─── Data for this task ───
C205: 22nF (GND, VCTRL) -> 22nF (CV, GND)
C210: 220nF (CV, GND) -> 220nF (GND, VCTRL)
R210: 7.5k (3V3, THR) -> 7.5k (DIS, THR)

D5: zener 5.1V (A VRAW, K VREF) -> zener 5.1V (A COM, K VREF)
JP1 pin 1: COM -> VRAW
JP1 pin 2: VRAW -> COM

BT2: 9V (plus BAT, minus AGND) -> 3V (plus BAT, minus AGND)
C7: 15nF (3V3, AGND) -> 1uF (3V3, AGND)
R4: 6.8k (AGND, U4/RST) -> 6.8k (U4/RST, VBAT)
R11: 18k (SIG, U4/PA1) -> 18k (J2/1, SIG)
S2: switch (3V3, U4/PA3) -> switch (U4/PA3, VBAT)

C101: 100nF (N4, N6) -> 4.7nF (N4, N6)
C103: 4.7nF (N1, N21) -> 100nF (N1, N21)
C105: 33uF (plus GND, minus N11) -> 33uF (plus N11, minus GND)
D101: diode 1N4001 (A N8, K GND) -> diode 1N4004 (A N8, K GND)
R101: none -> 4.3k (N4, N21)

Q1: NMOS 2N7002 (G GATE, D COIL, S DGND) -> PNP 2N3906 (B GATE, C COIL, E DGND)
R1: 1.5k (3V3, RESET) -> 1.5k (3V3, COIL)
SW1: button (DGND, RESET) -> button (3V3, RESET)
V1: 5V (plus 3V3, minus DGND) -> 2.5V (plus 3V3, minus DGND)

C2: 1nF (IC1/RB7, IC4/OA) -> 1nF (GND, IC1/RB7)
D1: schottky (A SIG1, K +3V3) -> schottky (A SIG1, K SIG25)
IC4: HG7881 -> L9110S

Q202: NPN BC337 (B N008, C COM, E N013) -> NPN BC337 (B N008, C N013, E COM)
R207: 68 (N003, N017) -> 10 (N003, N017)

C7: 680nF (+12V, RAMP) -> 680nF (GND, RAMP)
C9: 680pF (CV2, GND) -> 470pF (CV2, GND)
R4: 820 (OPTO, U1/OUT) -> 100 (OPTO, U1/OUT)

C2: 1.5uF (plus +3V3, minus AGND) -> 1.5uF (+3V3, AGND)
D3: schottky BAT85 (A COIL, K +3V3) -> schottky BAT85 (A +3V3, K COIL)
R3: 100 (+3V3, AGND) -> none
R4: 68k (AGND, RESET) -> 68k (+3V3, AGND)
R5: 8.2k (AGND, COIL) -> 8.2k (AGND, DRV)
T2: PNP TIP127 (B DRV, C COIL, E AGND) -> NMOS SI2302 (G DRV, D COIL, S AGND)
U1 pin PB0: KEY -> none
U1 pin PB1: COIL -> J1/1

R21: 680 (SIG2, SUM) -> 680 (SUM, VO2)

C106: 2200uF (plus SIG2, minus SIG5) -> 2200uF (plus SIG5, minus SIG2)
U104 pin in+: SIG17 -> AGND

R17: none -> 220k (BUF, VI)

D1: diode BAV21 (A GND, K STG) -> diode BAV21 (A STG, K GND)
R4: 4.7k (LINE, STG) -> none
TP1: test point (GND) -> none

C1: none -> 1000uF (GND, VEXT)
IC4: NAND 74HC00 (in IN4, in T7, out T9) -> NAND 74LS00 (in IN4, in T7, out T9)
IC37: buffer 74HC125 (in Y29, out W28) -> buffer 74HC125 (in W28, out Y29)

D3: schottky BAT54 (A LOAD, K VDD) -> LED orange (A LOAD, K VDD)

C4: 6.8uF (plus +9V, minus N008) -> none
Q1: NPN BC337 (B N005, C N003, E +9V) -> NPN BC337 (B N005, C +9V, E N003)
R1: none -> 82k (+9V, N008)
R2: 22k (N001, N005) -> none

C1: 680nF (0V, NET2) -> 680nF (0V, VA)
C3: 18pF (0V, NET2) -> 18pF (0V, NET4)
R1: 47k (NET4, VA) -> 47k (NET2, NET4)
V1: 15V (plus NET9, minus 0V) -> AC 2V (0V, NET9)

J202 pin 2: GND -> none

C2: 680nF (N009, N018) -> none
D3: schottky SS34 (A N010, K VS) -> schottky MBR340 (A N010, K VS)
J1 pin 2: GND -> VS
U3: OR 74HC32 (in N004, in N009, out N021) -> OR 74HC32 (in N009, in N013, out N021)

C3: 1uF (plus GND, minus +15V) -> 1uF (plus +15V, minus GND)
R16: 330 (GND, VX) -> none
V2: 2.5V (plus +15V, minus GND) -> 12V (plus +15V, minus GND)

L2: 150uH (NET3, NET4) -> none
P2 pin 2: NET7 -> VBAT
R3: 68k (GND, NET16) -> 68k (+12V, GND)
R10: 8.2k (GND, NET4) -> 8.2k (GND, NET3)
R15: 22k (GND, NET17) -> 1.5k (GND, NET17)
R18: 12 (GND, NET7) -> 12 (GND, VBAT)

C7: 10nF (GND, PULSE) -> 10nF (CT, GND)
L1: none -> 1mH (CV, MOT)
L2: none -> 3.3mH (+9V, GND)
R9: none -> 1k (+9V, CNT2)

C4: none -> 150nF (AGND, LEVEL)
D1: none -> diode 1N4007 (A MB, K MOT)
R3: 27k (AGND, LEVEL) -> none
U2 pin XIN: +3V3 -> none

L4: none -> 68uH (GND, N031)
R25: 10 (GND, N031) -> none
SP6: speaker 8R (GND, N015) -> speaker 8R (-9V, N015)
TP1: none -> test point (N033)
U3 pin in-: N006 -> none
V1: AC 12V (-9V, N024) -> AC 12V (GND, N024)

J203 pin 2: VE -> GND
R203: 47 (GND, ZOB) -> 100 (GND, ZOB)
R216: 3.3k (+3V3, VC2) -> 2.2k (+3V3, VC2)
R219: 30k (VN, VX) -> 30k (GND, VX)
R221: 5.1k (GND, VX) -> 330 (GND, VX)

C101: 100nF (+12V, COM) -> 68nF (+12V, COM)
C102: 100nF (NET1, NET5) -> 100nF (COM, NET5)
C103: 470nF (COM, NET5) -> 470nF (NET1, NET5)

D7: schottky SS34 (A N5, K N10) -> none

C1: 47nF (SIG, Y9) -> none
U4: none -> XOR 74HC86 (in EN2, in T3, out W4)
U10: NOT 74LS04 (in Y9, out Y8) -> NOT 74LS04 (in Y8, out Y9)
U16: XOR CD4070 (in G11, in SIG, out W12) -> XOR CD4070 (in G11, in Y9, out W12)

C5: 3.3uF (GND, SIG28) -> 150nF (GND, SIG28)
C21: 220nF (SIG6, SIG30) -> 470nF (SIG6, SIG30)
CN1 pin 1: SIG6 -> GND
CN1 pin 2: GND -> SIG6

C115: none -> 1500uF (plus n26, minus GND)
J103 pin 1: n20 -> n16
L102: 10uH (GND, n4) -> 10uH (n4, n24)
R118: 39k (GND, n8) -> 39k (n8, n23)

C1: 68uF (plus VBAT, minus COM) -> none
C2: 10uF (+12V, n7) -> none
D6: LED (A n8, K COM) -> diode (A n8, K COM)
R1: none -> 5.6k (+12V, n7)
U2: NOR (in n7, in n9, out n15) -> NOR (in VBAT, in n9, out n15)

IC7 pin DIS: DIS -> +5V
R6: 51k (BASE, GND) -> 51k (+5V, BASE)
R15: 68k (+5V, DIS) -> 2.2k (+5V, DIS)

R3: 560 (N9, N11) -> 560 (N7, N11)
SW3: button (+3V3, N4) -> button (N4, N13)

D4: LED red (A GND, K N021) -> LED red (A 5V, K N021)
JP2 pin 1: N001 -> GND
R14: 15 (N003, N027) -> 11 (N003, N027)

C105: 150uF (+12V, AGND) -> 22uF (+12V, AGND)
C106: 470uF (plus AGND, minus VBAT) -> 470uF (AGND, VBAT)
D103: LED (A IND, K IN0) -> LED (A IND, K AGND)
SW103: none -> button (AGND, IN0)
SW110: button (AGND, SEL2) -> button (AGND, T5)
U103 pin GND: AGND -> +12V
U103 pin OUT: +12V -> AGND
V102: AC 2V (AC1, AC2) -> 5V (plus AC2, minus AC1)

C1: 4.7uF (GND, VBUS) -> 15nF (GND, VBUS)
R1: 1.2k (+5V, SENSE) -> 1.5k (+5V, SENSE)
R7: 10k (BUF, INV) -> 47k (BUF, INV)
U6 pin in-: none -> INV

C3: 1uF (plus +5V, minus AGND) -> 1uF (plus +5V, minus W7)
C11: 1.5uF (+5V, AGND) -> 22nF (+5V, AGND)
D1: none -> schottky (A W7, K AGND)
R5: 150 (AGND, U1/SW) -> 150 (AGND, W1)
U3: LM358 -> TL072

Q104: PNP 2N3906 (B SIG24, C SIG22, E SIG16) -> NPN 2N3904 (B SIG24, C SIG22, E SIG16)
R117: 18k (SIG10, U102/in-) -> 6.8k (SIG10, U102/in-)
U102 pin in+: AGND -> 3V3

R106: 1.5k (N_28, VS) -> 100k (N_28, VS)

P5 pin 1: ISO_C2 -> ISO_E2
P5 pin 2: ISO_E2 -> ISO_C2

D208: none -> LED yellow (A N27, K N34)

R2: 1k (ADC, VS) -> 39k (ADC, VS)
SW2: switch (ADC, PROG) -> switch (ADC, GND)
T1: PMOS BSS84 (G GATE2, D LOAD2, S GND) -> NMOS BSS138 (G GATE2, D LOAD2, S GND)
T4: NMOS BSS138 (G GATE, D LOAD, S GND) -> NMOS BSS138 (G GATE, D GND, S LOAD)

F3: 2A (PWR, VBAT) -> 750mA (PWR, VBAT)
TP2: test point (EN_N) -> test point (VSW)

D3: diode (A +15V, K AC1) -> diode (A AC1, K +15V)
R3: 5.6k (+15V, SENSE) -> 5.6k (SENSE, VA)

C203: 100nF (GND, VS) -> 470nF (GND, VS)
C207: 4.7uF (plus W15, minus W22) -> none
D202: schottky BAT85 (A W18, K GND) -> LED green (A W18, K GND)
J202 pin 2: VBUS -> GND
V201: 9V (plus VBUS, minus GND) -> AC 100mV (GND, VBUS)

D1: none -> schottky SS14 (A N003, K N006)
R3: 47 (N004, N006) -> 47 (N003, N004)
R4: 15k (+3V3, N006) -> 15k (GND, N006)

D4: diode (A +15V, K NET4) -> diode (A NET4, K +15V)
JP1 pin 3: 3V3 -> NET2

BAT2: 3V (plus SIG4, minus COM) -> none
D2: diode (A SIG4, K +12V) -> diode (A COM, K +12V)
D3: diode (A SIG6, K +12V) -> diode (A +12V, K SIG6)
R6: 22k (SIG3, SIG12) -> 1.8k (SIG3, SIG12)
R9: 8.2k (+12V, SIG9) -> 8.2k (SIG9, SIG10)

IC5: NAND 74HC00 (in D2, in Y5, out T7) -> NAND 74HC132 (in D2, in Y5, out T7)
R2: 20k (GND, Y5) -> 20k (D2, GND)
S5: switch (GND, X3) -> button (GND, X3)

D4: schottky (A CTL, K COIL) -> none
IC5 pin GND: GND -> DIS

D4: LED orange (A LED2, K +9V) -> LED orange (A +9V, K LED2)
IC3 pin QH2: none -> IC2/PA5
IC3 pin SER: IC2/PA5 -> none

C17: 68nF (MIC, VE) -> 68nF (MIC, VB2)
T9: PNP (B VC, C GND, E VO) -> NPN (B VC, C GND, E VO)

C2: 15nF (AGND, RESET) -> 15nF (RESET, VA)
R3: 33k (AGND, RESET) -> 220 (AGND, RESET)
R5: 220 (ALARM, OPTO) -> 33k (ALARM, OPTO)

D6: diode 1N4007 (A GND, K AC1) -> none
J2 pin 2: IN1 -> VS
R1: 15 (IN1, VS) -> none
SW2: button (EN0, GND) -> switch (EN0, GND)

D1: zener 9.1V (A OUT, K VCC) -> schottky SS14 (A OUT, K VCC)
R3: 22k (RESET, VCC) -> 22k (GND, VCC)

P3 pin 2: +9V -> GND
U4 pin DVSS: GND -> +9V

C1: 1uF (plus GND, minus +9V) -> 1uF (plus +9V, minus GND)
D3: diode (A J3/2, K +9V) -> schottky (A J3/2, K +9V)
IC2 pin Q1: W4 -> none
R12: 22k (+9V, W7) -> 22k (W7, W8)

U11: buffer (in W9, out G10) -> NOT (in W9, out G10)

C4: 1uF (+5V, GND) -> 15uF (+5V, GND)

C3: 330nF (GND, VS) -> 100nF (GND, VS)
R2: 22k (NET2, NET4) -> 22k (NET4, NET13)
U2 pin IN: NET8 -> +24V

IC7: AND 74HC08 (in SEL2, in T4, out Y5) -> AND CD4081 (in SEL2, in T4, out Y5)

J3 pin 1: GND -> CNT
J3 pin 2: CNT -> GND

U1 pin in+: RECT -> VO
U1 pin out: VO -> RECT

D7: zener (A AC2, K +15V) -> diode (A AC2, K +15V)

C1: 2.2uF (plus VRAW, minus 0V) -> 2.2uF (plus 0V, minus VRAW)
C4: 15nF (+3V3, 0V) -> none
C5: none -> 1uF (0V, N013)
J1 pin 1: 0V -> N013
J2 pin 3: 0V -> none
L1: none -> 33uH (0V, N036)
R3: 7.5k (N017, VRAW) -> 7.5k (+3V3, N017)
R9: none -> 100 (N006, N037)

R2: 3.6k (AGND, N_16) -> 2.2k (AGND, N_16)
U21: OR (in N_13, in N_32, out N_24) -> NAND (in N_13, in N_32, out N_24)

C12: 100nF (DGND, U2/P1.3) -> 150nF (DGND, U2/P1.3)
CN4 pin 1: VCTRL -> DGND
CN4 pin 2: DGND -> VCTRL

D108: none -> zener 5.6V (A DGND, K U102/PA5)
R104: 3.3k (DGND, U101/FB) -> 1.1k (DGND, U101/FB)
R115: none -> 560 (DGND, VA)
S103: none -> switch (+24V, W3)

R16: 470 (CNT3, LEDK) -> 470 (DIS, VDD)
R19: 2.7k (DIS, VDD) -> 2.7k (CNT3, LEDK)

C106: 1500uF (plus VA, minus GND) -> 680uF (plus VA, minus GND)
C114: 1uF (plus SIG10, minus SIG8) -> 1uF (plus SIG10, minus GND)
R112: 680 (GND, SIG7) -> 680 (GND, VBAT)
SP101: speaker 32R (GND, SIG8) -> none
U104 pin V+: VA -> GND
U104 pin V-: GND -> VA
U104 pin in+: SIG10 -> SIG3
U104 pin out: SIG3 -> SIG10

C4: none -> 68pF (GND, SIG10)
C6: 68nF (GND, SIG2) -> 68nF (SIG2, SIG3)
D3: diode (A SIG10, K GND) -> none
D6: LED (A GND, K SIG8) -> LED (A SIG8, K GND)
───
**Task**
Find every line of the data that holds the string "LEDK", then say how many there are and nothing else.

**Task answer**
2